JOB ITEM: With the pictures left out, write every entry down exactly.

Image segmentation polygon data:

******************************

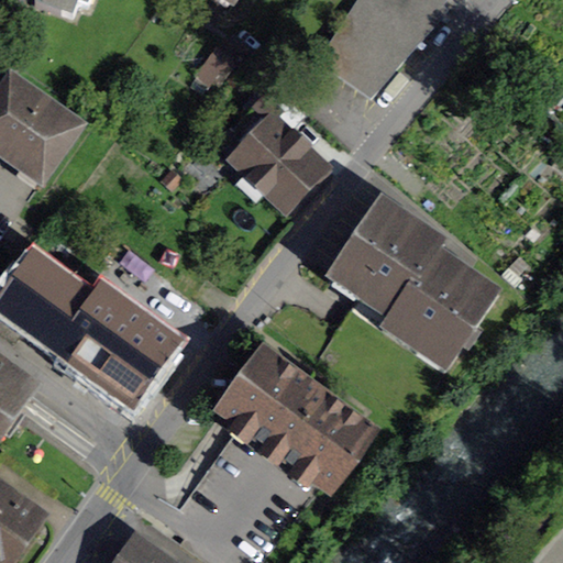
[(37,0),(35,7),(73,20),(79,0),(37,0)]
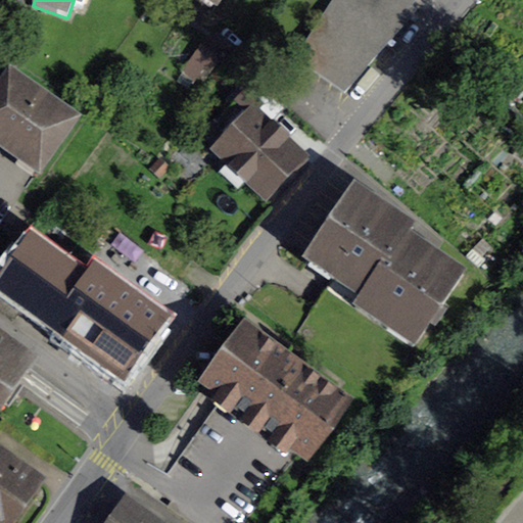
[(334,0),(296,59),(344,93),(416,11),(398,0),(334,0)]
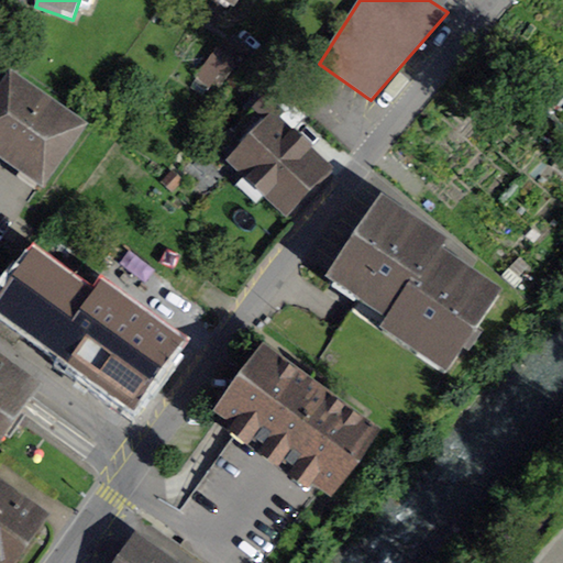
[(216,50),(196,78),(210,88),(230,59),(216,50)]
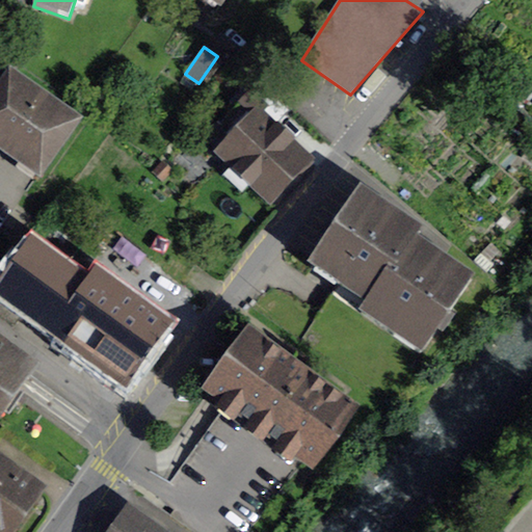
[(10,78),(0,94),(0,147),(38,175),(75,124),(42,100),(43,99),(10,78)]
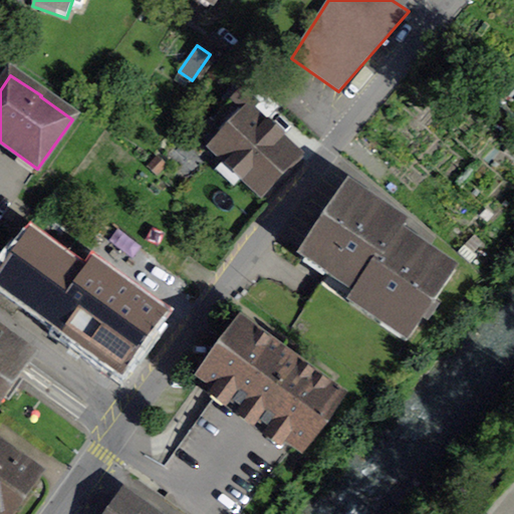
[(217,146),(229,158),(225,163),(258,194),(265,187),(270,187),(277,180),(277,175),(285,165),(291,170),(302,158),(252,109),(217,146)]
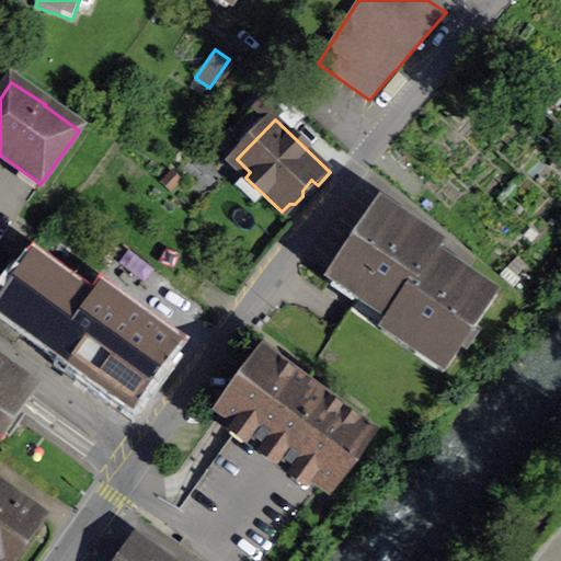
[(380,204),(332,275),(392,315),(436,254),(442,245),(380,204)]
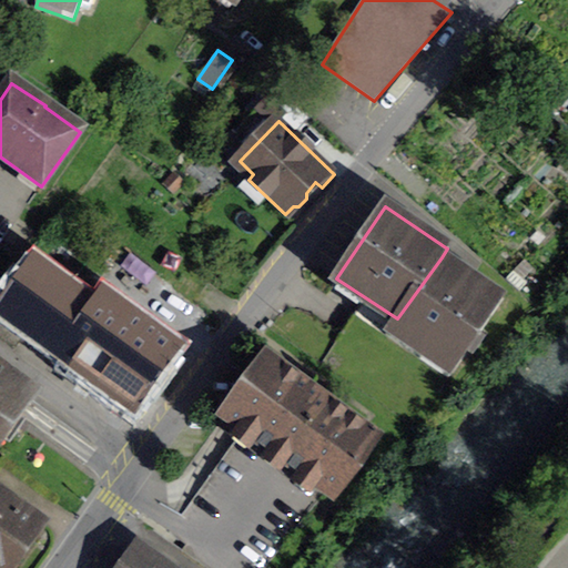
[(452,372),(501,298),(442,257),(397,318),(389,330),(452,372)]
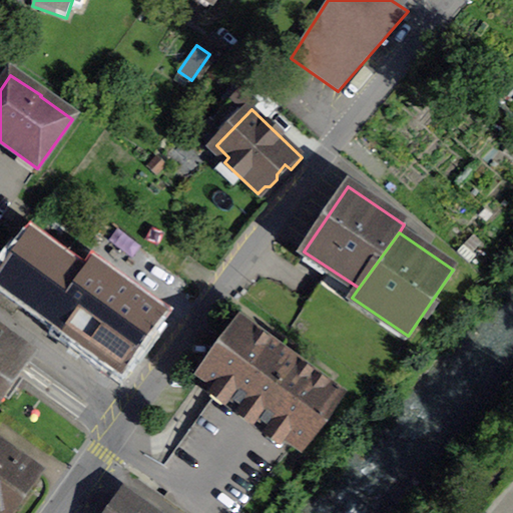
[(9,263),(0,275),(0,307),(12,316),(23,300),(120,370),(159,316),(104,277),(96,287),(27,236),(9,263)]
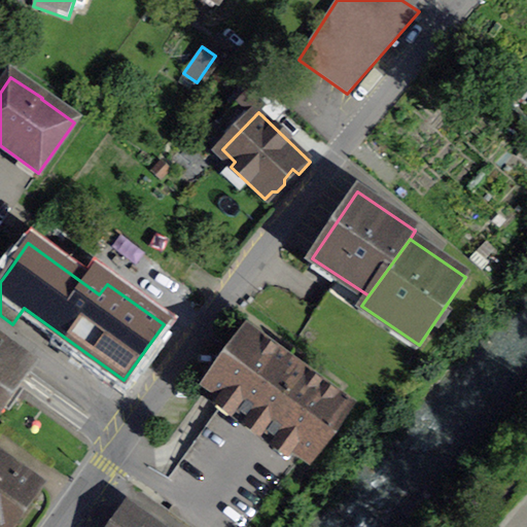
[(0,282),(9,270),(0,261),(0,282)]
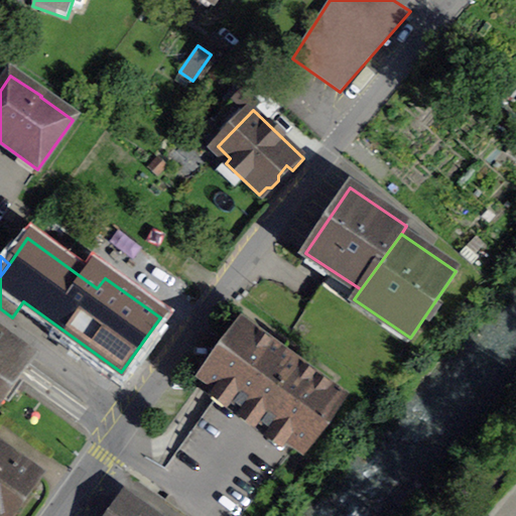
[(22,383),(11,375),(25,355),(0,337),(0,396),(8,403),(22,383)]
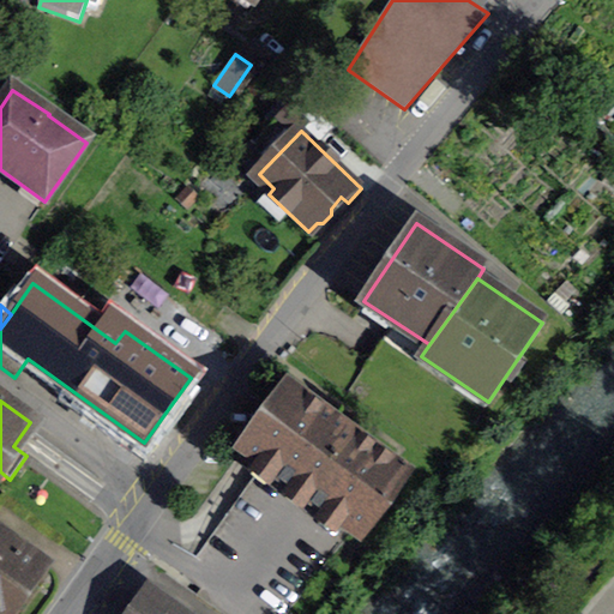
[(221,613),(286,613),(351,533),(262,467),(181,577),(199,590),(196,595),(221,613)]
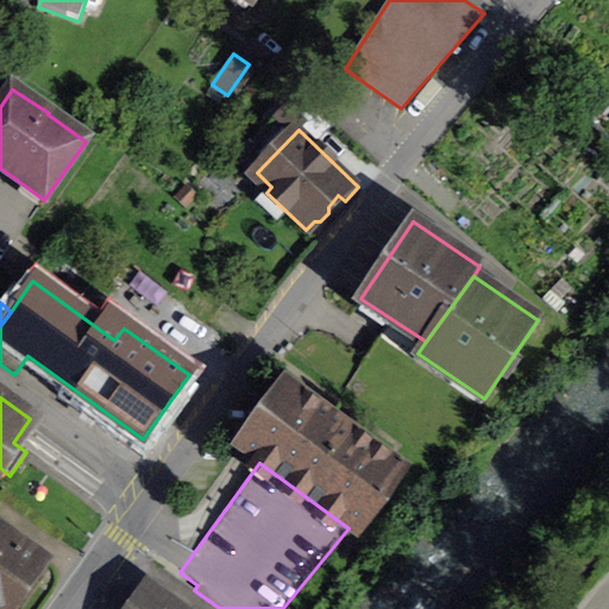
[(0,608),(2,608),(37,562),(2,538),(0,541),(0,608)]
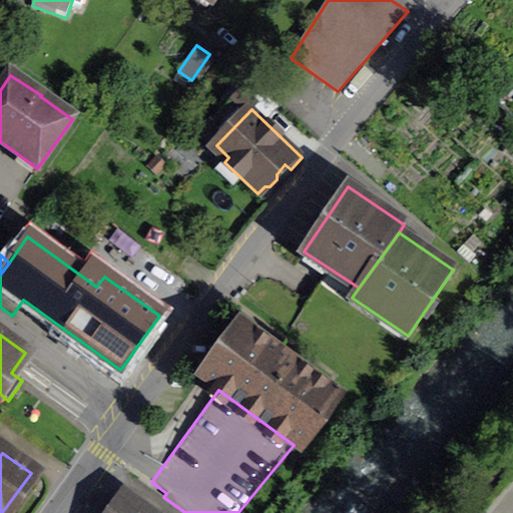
[(512,512),(512,480),(491,512),(512,512)]
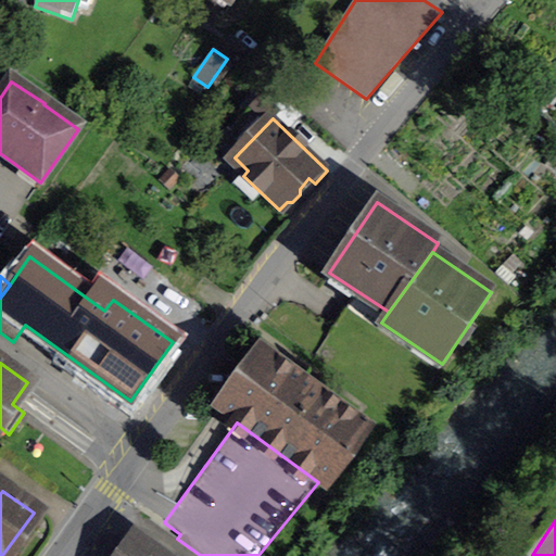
[(121,555),(163,555),(136,535),(121,555)]
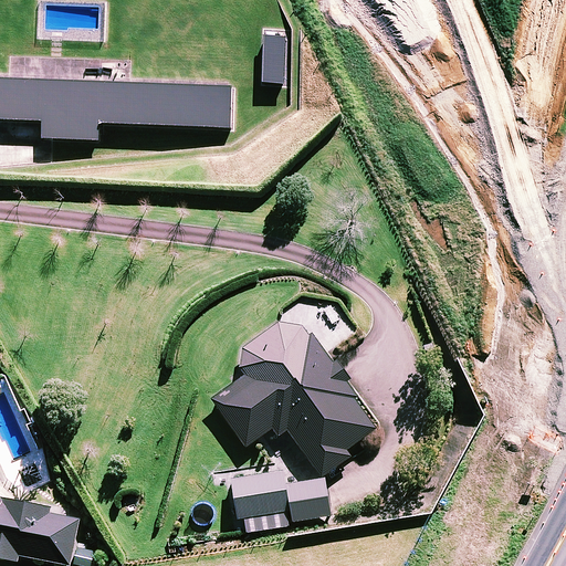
[(285,33),(264,32),(262,80),(283,81),(285,33)]
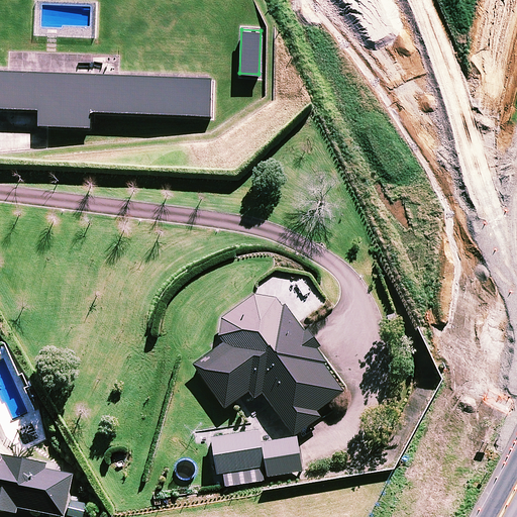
[(210,115),(211,77),(0,68),(0,106),(40,109),(39,123),(90,125),(91,109),(210,115)]
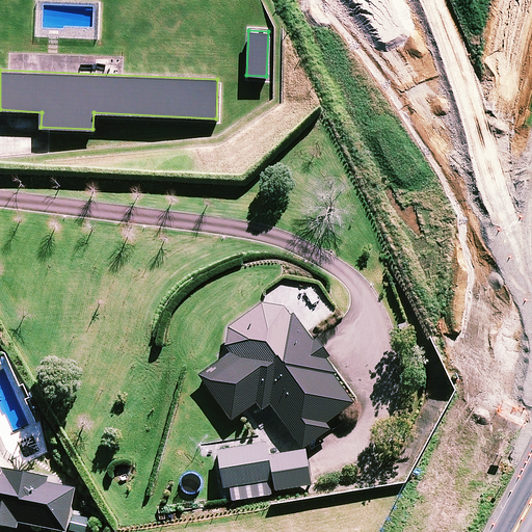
[(267,301),(229,329),(228,342),(232,350),(201,374),(233,418),(257,400),(263,407),(271,402),(303,446),(330,426),(326,420),(353,400),(330,369),(334,367),(327,358),(331,355),(318,336),(313,339),(288,306),(267,301)]
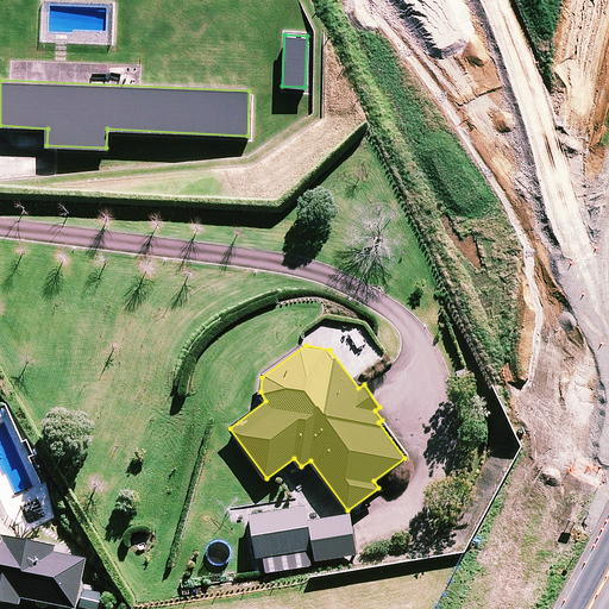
[(307,506),(251,514),(257,556),(264,554),(268,570),(316,563),(307,506)]
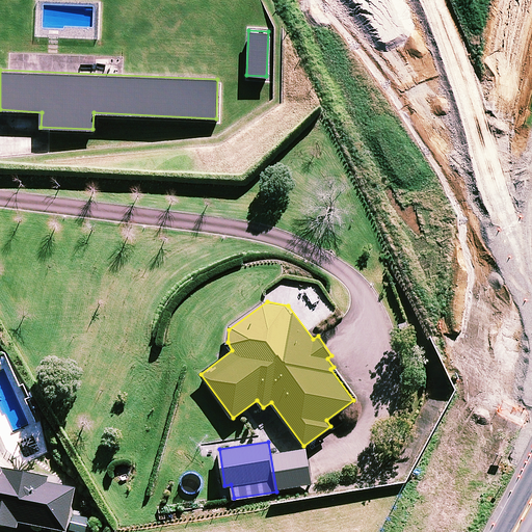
[(0,520),(18,524),(19,520),(68,529),(75,484),(47,479),(48,472),(1,463),(0,462),(0,520)]
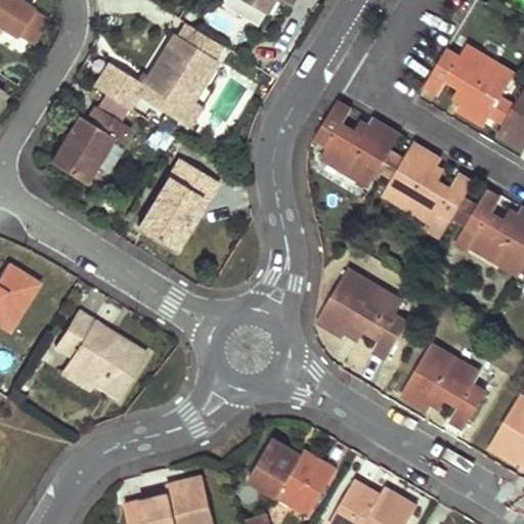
[(0,0),(0,26),(15,36),(16,33),(30,41),(45,16),(18,0),(0,0)]
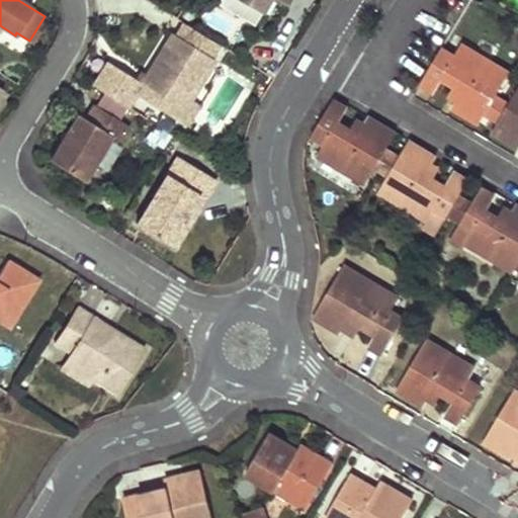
[(238,0),(262,14),(270,0),(275,0),(286,6),(289,0),(238,0)]
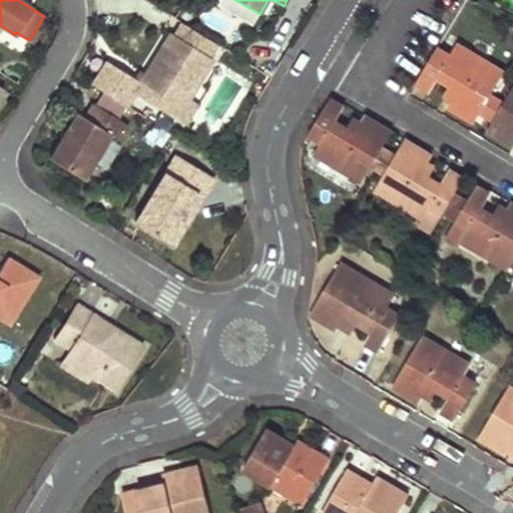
[(204,22),(225,33),(232,21),(210,10),(204,22)]
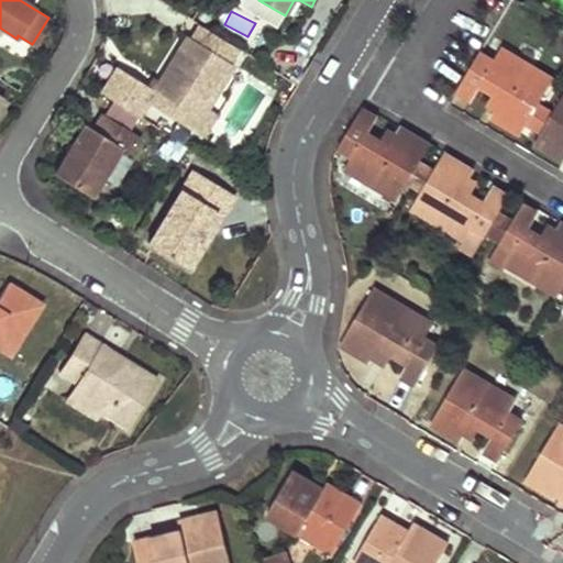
[(117,67),(100,92),(138,116),(146,101),(192,129),(203,110),(232,64),(228,61),(235,47),(198,24),(189,37),(186,35),(153,89),(117,67)]
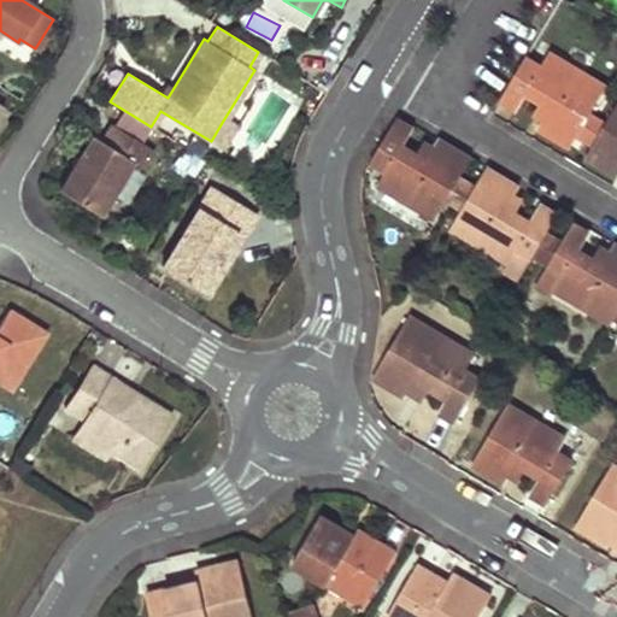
[(539,130),(571,148),(579,136),(591,116),(606,88),(550,53),(541,68),(526,58),(500,101),(516,112),(527,94),(542,104),(551,109),(544,122),(539,130)]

******************************

SOLUTION TO THE EXERCISE:
[(37,0),(35,7),(73,20),(79,0),(37,0)]
[(334,0),(296,59),(344,93),(416,11),(398,0),(334,0)]
[(216,50),(196,78),(210,88),(230,59),(216,50)]
[(10,78),(0,94),(0,147),(38,175),(75,124),(42,100),(43,99),(10,78)]
[(217,146),(229,158),(225,163),(258,194),(265,187),(270,187),(277,180),(277,175),(285,165),(291,170),(302,158),(252,109),(217,146)]
[(380,204),(332,275),(392,315),(436,254),(442,245),(380,204)]
[(452,372),(501,298),(442,257),(397,318),(389,330),(452,372)]
[(9,263),(0,275),(0,307),(12,316),(23,300),(120,370),(159,316),(104,277),(96,287),(27,236),(9,263)]
[(0,282),(9,270),(0,261),(0,282)]
[(22,383),(11,375),(25,355),(0,337),(0,396),(8,403),(22,383)]
[(221,613),(286,613),(351,533),(262,467),(181,577),(199,590),(196,595),(221,613)]
[(0,608),(2,608),(37,562),(2,538),(0,541),(0,608)]
[(512,512),(512,480),(491,512),(512,512)]
[(121,555),(163,555),(136,535),(121,555)]
[(285,33),(264,32),(262,80),(283,81),(285,33)]
[(210,115),(211,77),(0,68),(0,106),(40,109),(39,123),(90,125),(91,109),(210,115)]
[(267,301),(229,329),(228,342),(232,350),(201,374),(233,418),(257,400),(263,407),(271,402),(303,446),(330,426),(326,420),(353,400),(330,369),(334,367),(327,358),(331,355),(318,336),(313,339),(288,306),(267,301)]
[(307,506),(251,514),(257,556),(264,554),(268,570),(316,563),(307,506)]
[(0,520),(18,524),(19,520),(68,529),(75,484),(47,479),(48,472),(1,463),(0,462),(0,520)]
[(0,0),(0,26),(15,36),(16,33),(30,41),(45,16),(18,0),(0,0)]
[(238,0),(262,14),(270,0),(275,0),(286,6),(289,0),(238,0)]
[(204,22),(225,33),(232,21),(210,10),(204,22)]
[(117,67),(100,92),(138,116),(146,101),(192,129),(203,110),(232,64),(228,61),(235,47),(198,24),(189,37),(186,35),(153,89),(117,67)]
[(539,130),(571,148),(579,136),(591,116),(606,88),(550,53),(541,68),(526,58),(500,101),(516,112),(527,94),(542,104),(551,109),(544,122),(539,130)]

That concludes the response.